§ What you are asked to do
Exactly as they appear, restate the lines of the material, from the first through the one containing "Someone put down the drzewko".
━━━━━━━━━━━━━━━━━━━━━━━━━━━━━━
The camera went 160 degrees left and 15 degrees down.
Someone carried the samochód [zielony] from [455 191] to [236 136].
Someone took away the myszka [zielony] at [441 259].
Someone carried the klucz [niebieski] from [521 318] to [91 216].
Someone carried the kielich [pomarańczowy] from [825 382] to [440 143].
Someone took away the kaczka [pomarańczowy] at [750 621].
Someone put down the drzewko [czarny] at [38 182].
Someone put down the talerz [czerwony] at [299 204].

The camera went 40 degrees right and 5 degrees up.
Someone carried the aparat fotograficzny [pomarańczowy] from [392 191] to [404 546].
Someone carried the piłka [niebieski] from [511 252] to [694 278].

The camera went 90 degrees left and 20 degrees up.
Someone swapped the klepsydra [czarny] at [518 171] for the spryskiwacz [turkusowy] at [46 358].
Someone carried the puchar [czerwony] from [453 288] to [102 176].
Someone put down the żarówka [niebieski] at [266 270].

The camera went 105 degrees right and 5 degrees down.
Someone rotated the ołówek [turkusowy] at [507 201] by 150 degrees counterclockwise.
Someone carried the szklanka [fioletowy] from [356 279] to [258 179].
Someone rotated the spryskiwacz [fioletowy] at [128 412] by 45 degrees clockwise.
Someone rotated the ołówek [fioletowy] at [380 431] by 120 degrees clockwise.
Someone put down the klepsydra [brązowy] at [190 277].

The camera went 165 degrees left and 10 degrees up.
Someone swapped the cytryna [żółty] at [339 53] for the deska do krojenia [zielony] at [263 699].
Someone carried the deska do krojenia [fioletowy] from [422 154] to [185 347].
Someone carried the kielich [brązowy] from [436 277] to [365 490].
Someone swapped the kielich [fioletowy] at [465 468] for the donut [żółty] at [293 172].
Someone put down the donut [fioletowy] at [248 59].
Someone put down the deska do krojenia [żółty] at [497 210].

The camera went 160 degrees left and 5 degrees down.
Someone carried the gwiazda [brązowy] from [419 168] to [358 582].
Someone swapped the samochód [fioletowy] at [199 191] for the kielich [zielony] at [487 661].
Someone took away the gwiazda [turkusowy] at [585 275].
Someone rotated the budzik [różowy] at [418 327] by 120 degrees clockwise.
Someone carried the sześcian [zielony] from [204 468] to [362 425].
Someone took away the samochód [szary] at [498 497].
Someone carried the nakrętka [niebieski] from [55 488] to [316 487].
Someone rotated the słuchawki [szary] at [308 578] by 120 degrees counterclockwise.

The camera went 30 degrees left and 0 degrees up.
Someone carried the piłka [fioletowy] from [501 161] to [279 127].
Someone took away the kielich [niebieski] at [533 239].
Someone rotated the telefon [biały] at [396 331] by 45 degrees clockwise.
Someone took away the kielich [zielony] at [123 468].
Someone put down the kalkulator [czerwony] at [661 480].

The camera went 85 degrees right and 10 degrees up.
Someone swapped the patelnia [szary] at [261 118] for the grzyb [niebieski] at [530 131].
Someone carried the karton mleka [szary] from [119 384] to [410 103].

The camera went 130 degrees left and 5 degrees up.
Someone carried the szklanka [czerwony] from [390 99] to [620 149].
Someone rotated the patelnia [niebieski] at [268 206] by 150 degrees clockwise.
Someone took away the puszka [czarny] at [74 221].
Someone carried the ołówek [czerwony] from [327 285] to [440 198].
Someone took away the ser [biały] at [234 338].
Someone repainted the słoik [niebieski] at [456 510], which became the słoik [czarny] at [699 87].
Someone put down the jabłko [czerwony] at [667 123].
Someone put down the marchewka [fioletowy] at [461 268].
━━━━━━━━━━━━━━━━━━━━━━━━━━━━━━
§ Exercise solution
The camera went 160 degrees left and 15 degrees down.
Someone carried the samochód [zielony] from [455 191] to [236 136].
Someone took away the myszka [zielony] at [441 259].
Someone carried the klucz [niebieski] from [521 318] to [91 216].
Someone carried the kielich [pomarańczowy] from [825 382] to [440 143].
Someone took away the kaczka [pomarańczowy] at [750 621].
Someone put down the drzewko [czarny] at [38 182].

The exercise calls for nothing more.